- Task
Restate the listing below word for word, pictures excluded.

- Supplied information
- - - - -

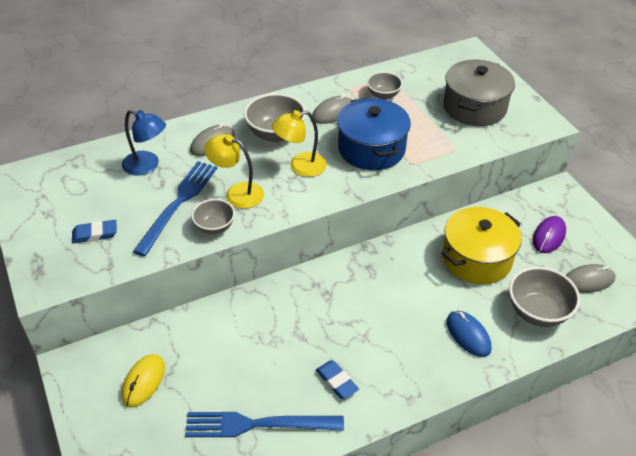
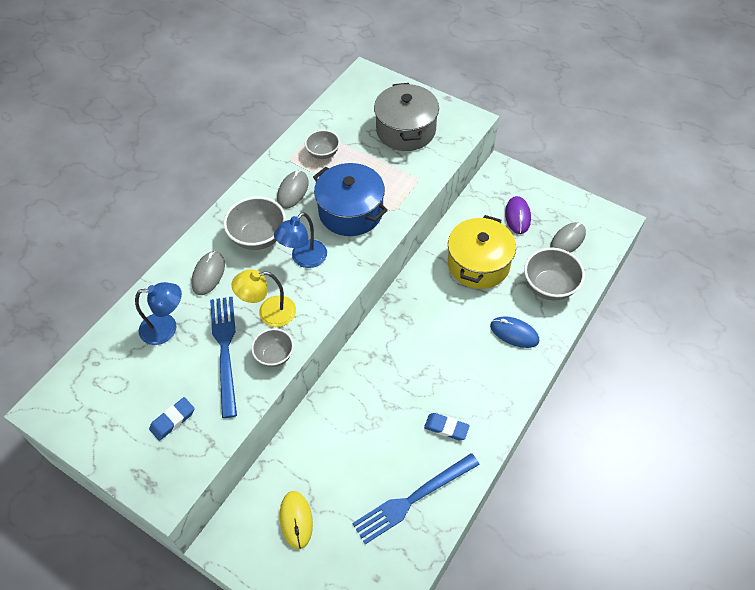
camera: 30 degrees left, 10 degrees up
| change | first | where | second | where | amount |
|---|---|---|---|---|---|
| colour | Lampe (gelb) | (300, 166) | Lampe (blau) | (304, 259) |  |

- - - - -

- Exercise result
camera: 30 degrees left, 10 degrees up
| change | first | where | second | where | amount |
|---|---|---|---|---|---|
| colour | Lampe (gelb) | (300, 166) | Lampe (blau) | (304, 259) |  |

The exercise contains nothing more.